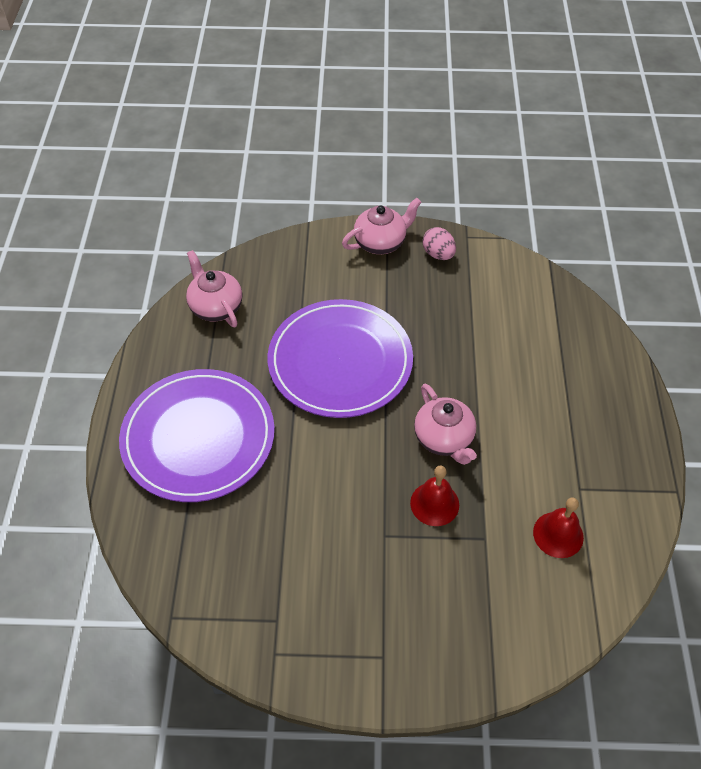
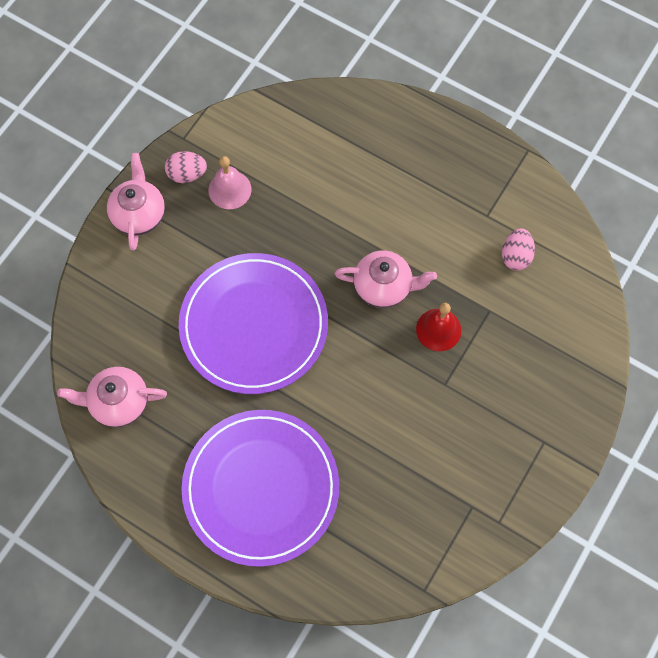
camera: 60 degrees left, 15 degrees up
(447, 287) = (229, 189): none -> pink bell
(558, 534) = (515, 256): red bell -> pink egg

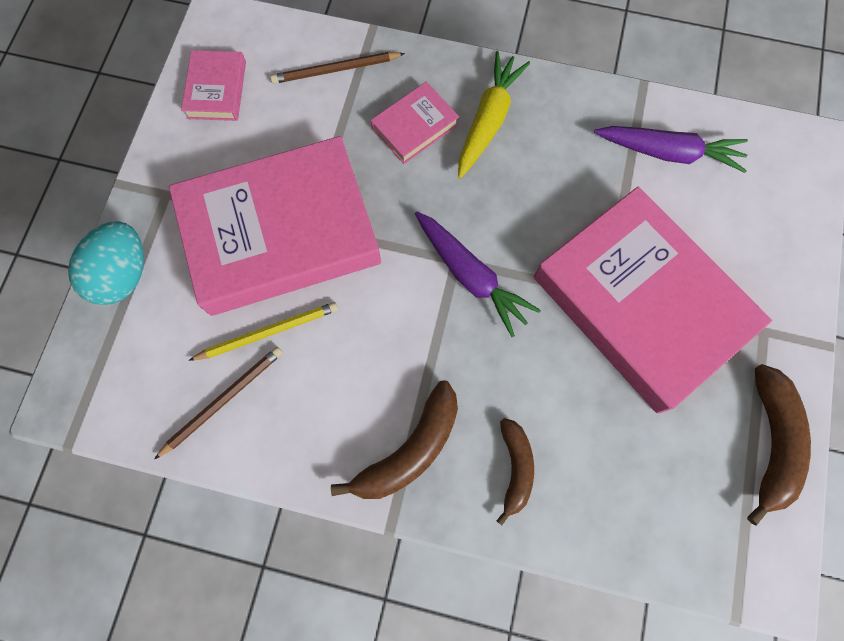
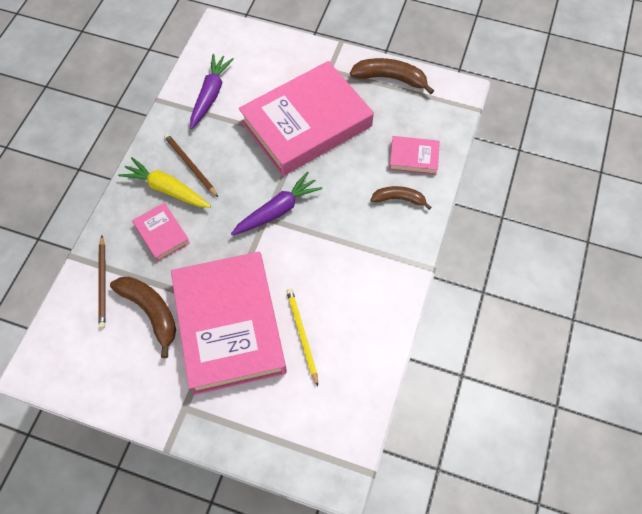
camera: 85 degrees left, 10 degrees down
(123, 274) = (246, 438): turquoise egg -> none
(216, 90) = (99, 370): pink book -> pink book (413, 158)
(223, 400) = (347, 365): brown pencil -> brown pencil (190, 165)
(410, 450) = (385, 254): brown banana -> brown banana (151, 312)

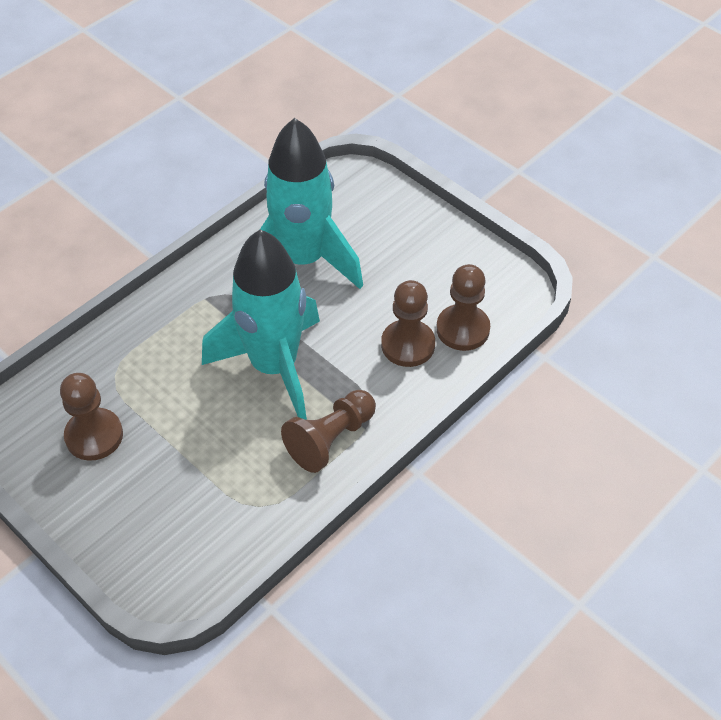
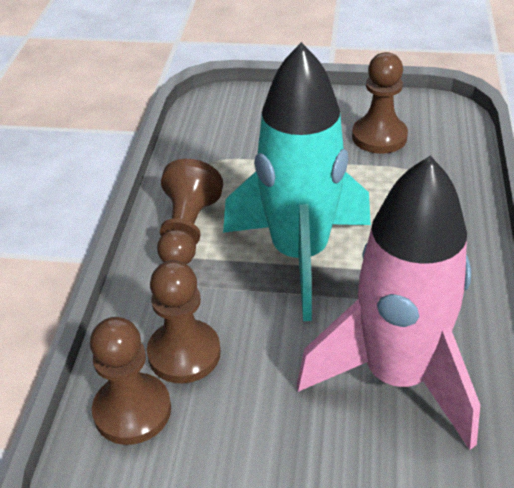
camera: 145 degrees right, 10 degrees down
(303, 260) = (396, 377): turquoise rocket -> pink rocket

┄┄┄┄┄┄┄┄┄┄

*TASK PROMPT*. Quote the full listing above word for word; exclude every picture from the copy.

*EXERCISE RESULT*.
camera: 60 degrees left, 15 degrees up
(447, 287) = (229, 189): none -> pink bell
(558, 534) = (515, 256): red bell -> pink egg

camera: 85 degrees left, 10 degrees down
(123, 274) = (246, 438): turquoise egg -> none
(216, 90) = (99, 370): pink book -> pink book (413, 158)
(223, 400) = (347, 365): brown pencil -> brown pencil (190, 165)
(410, 450) = (385, 254): brown banana -> brown banana (151, 312)

camera: 145 degrees right, 10 degrees down
(303, 260) = (396, 377): turquoise rocket -> pink rocket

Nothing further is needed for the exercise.